> _TASK PROMPT_
Restate the data word for word. Leave the pictures out.

> _INFORMATION_
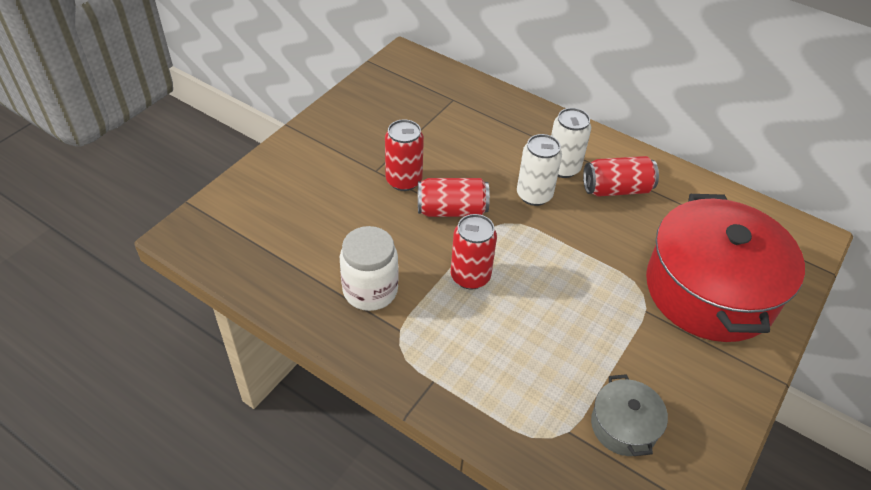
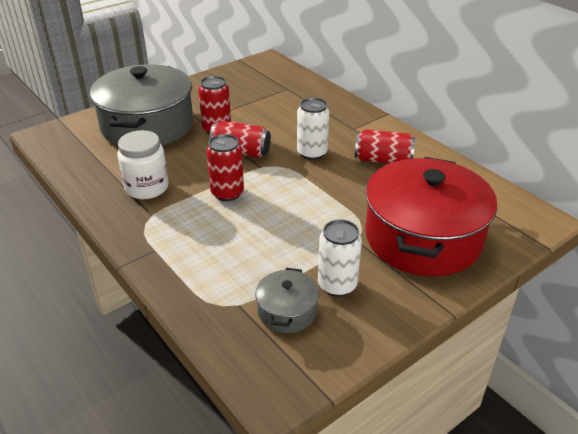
camera: 20 degrees right, 10 degrees down
white can [551,108,591,178] -> white can moved to [318,219,362,297]
none -> grey pot [90,64,193,146]

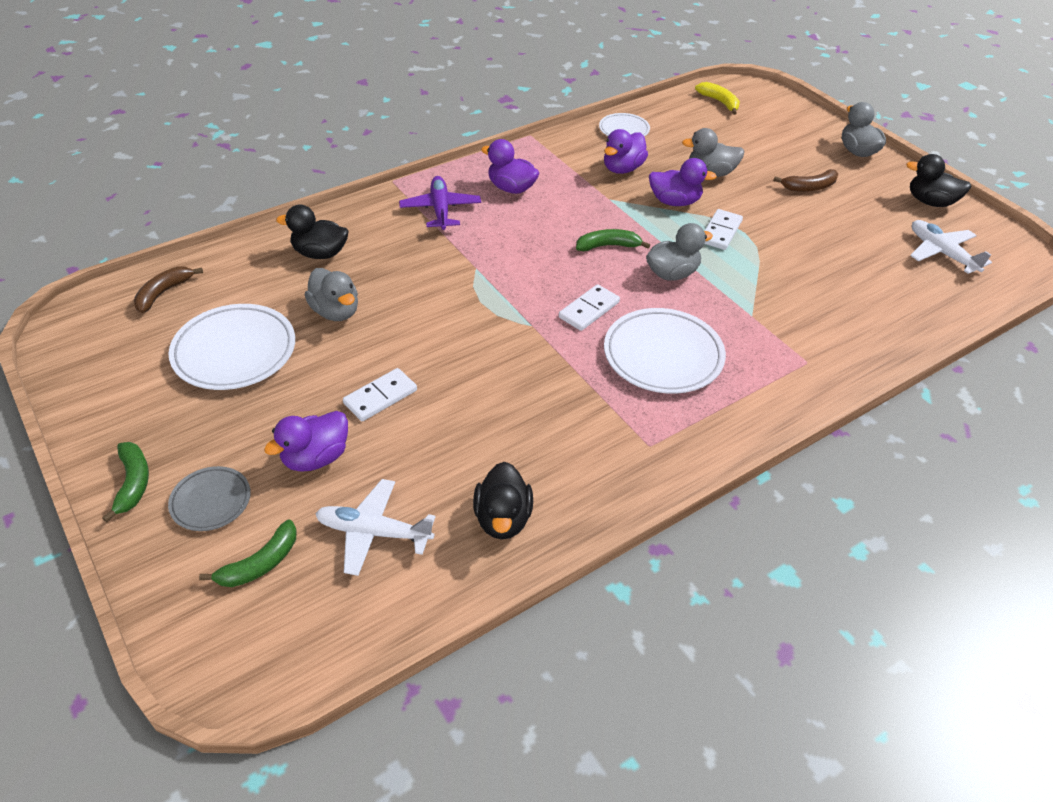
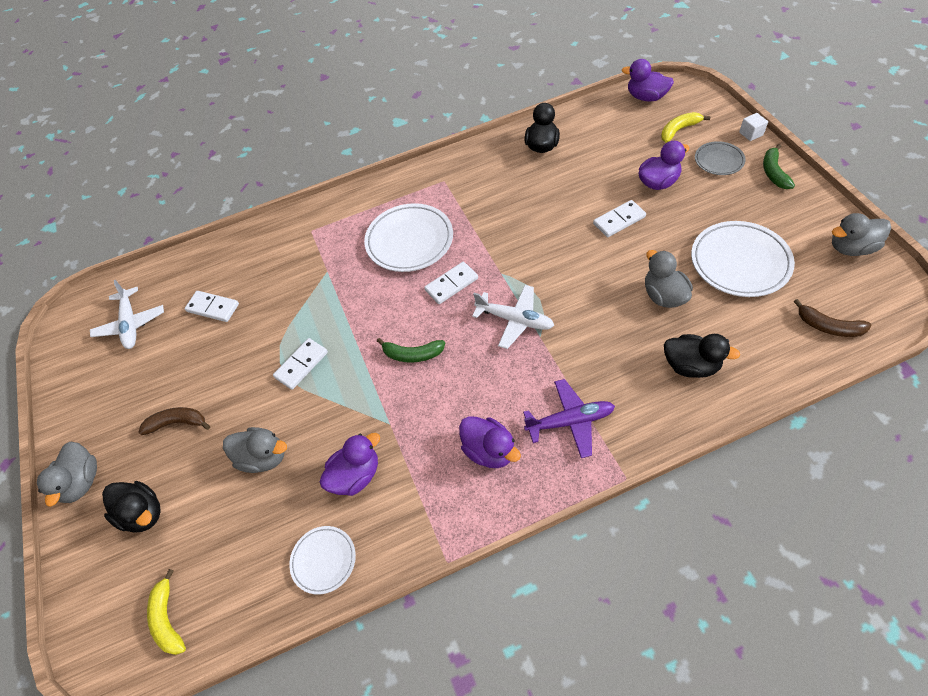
camera: 160 degrees left, 10 degrees up
brown banana [134,266,203,313] -> brown banana turned 75 degrees clockwise [794,299,872,337]
green banana [199,519,297,587] -> yellow banana [661,112,710,143]
white plane [315,479,435,576] -> white plane moved to [472,285,554,349]
purple plane [399,176,481,230] -> purple plane turned 105 degrees counterclockwise [523,379,615,458]
grey duck [646,223,713,280] -> grey duck moved to [832,213,891,256]
purple duck [649,158,717,206] -> purple duck moved to [622,59,674,102]
black duck [906,154,971,207] -> black duck moved to [102,481,161,533]
none -> white domino [184,291,239,322]
none -> white cube [739,113,768,141]

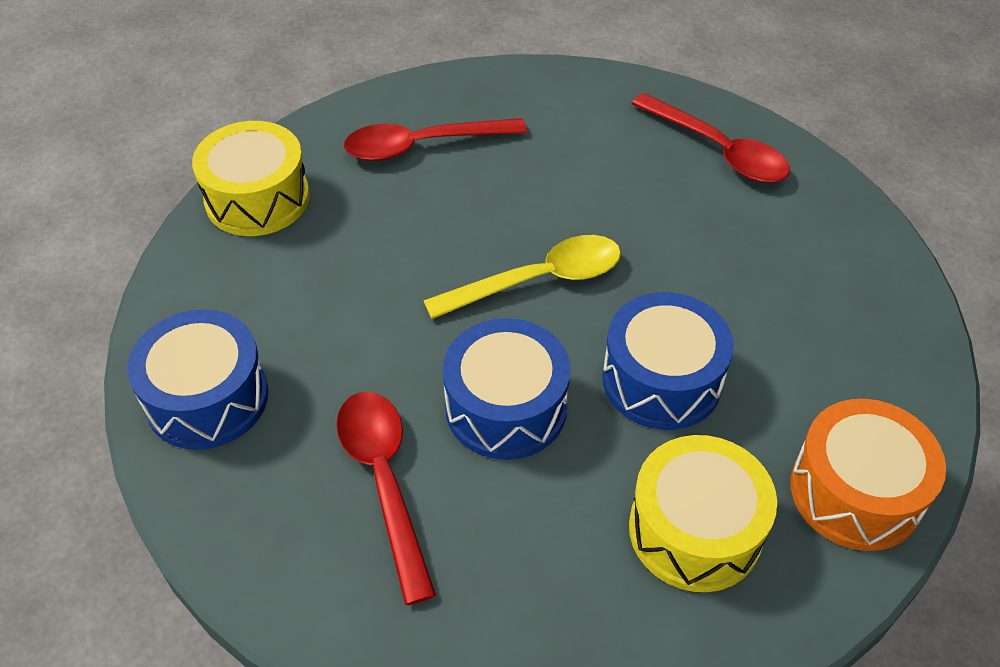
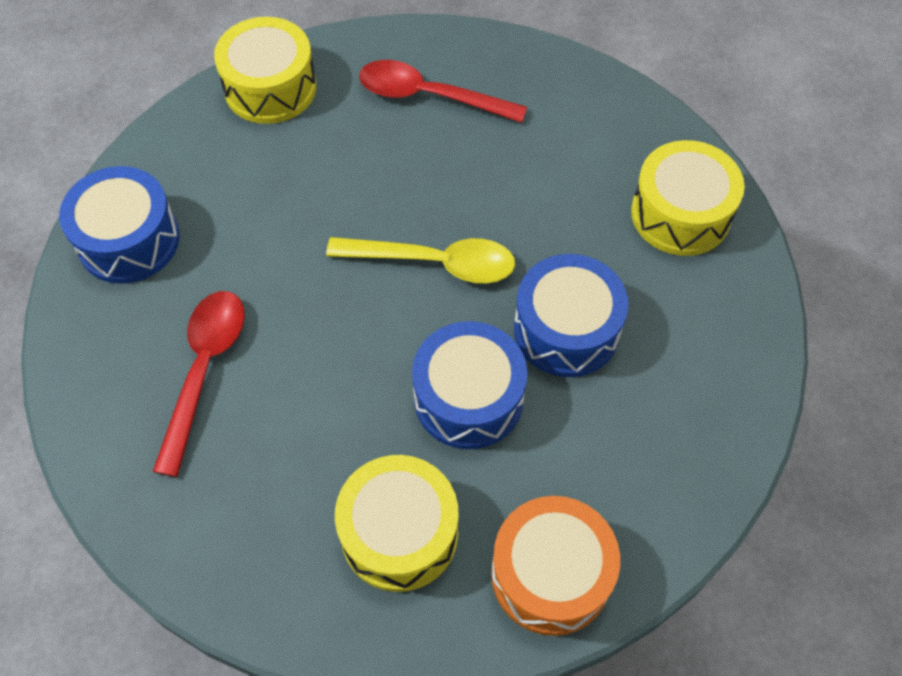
camera: 30 degrees right, 10 degrees up
blue drum [443,318,571,460] -> blue drum moved to [514,254,628,377]
red spoon [632,93,790,183] -> yellow drum [631,140,745,256]

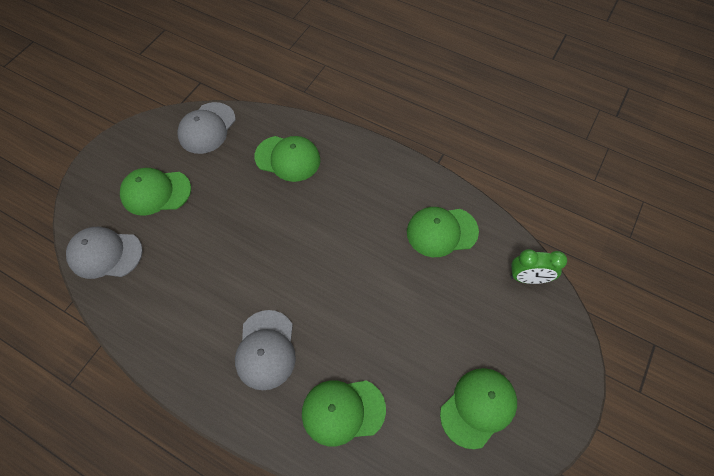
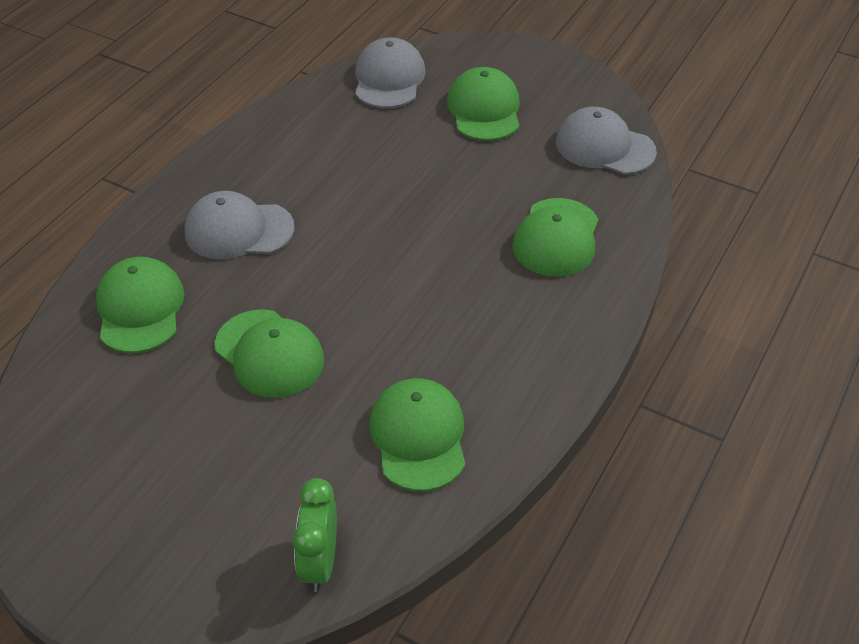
camera: 90 degrees right, 15 degrees down
green cap [440,368,517,449] -> green cap moved to [215,309,324,398]

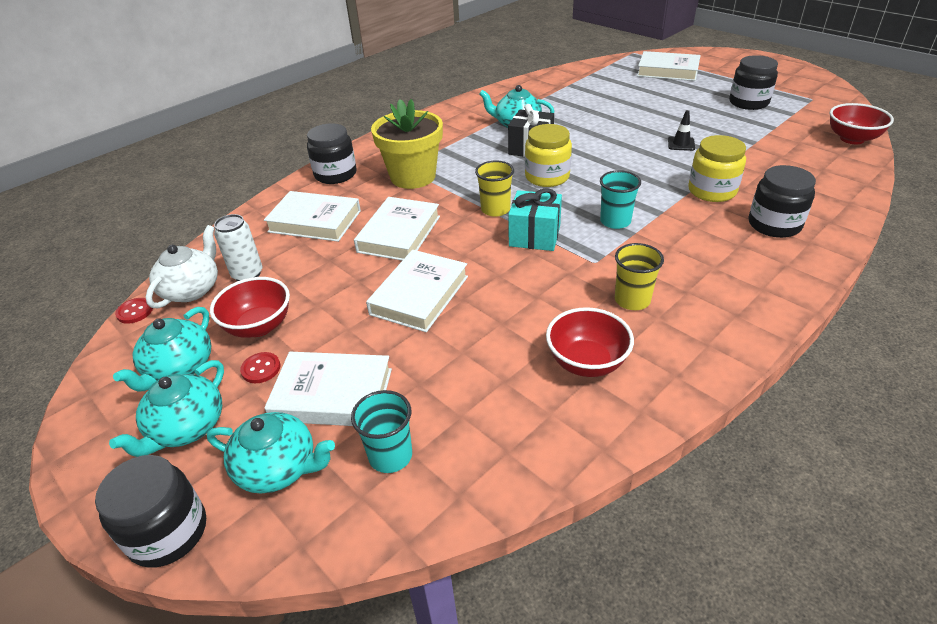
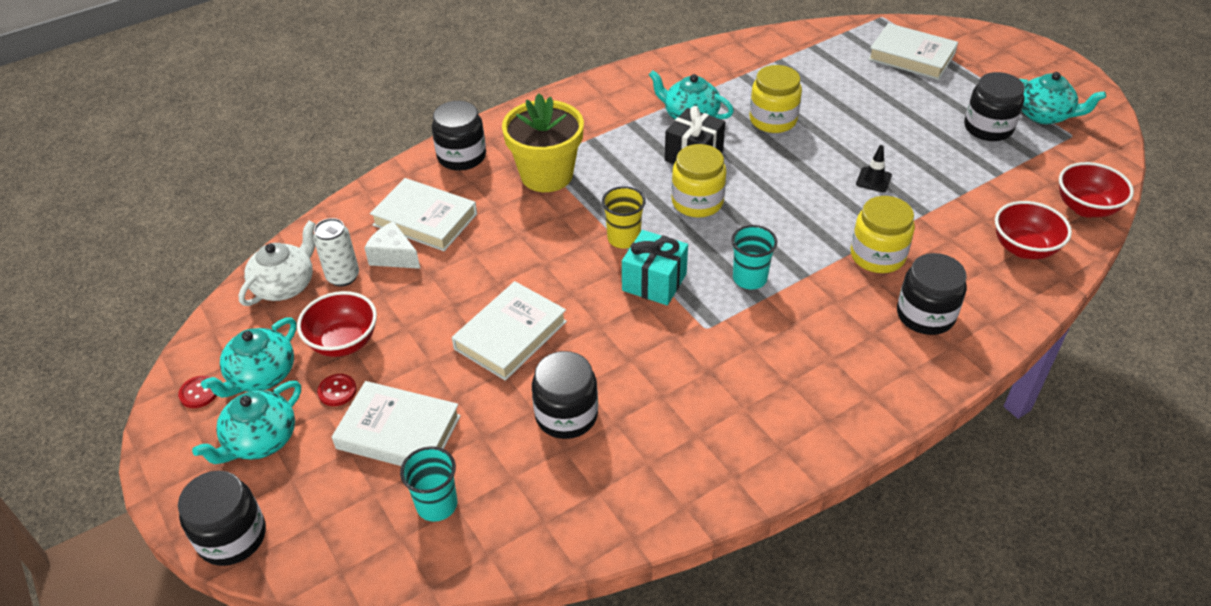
camera: 10 degrees right, 5 degrees up
red button [115,298,153,324] -> red button moved to [178,376,217,408]
turquoise teapot [207,412,335,493] -> turquoise teapot moved to [1020,72,1106,124]
white book [354,197,440,261] -> none
red bowl [546,307,634,377] -> red bowl moved to [995,201,1072,259]
yellow cup [615,243,664,310] -> none
none -> white cheese [364,221,420,269]
none -> black jar [532,351,598,439]
none -> yellow jar [749,65,802,133]

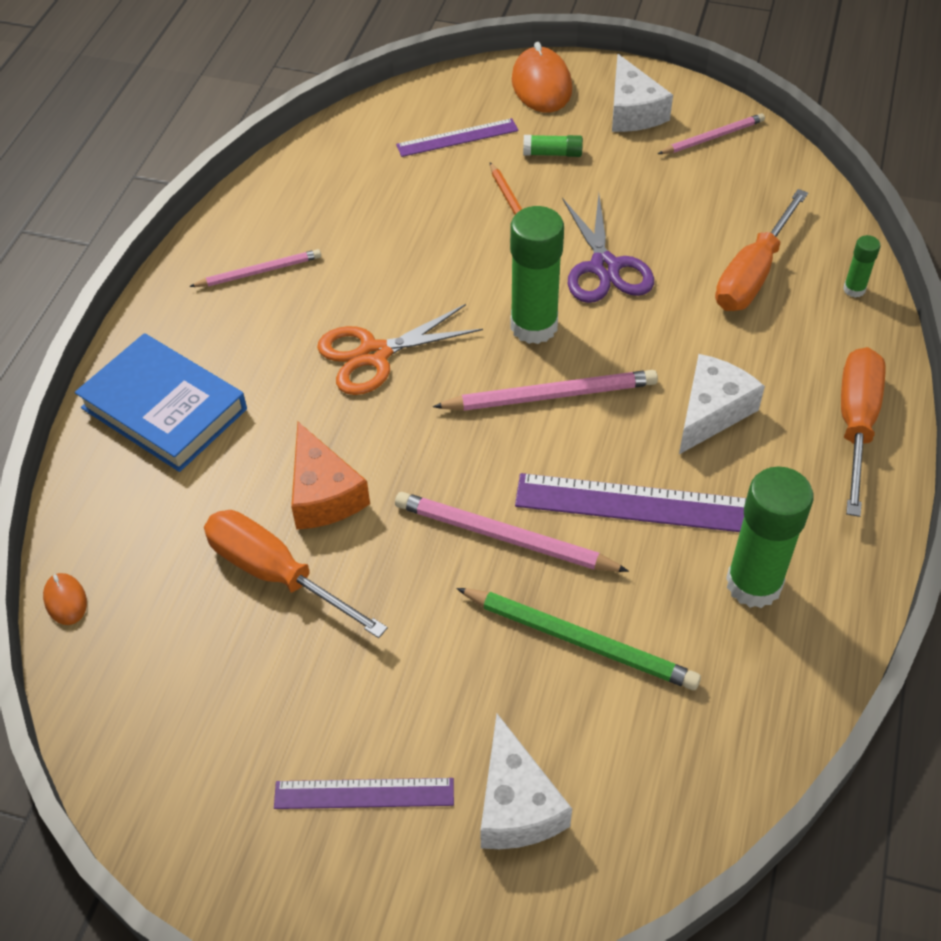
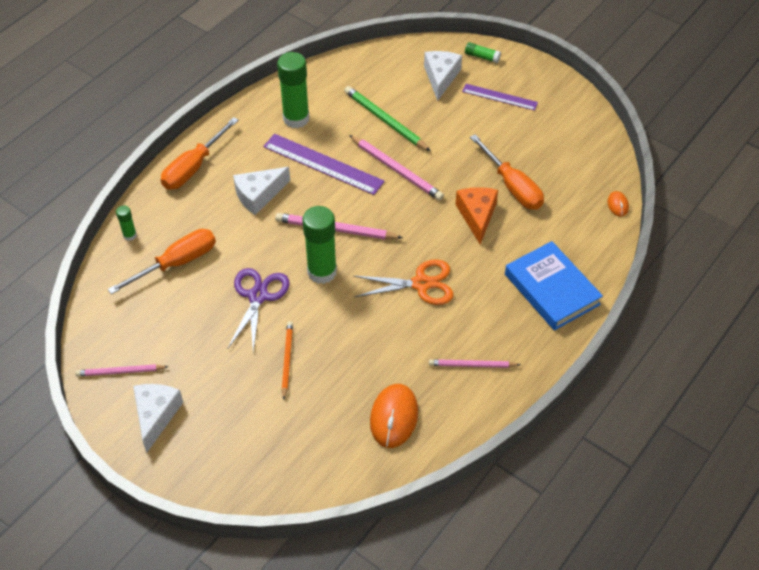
camera: 160 degrees left, 0 degrees up
purple ruler [396,118,518,157] -> none
orange mouse [512,42,572,113] -> orange mouse moved to [370,384,418,448]
green glue stick [523,135,583,157] -> green glue stick moved to [465,42,501,63]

> _TASK RESULT_
camera: 20 degrees right, 10 degrees down
white can [551,108,591,178] -> white can moved to [318,219,362,297]
none -> grey pot [90,64,193,146]

camera: 160 degrees left, 10 degrees up
brown banana [134,266,203,313] -> brown banana turned 75 degrees clockwise [794,299,872,337]
green banana [199,519,297,587] -> yellow banana [661,112,710,143]
white plane [315,479,435,576] -> white plane moved to [472,285,554,349]
purple plane [399,176,481,230] -> purple plane turned 105 degrees counterclockwise [523,379,615,458]
grey duck [646,223,713,280] -> grey duck moved to [832,213,891,256]
purple duck [649,158,717,206] -> purple duck moved to [622,59,674,102]
black duck [906,154,971,207] -> black duck moved to [102,481,161,533]
none -> white domino [184,291,239,322]
none -> white cube [739,113,768,141]

camera: 30 degrees right, 10 degrees up
blue drum [443,318,571,460] -> blue drum moved to [514,254,628,377]
red spoon [632,93,790,183] -> yellow drum [631,140,745,256]

camera: 90 degrees right, 15 degrees down
green cap [440,368,517,449] -> green cap moved to [215,309,324,398]

camera: 10 degrees right, 5 degrees up
red button [115,298,153,324] -> red button moved to [178,376,217,408]
turquoise teapot [207,412,335,493] -> turquoise teapot moved to [1020,72,1106,124]
white book [354,197,440,261] -> none
red bowl [546,307,634,377] -> red bowl moved to [995,201,1072,259]
yellow cup [615,243,664,310] -> none
none -> white cheese [364,221,420,269]
none -> black jar [532,351,598,439]
none -> yellow jar [749,65,802,133]

camera: 160 degrees left, 0 degrees up
purple ruler [396,118,518,157] -> none
orange mouse [512,42,572,113] -> orange mouse moved to [370,384,418,448]
green glue stick [523,135,583,157] -> green glue stick moved to [465,42,501,63]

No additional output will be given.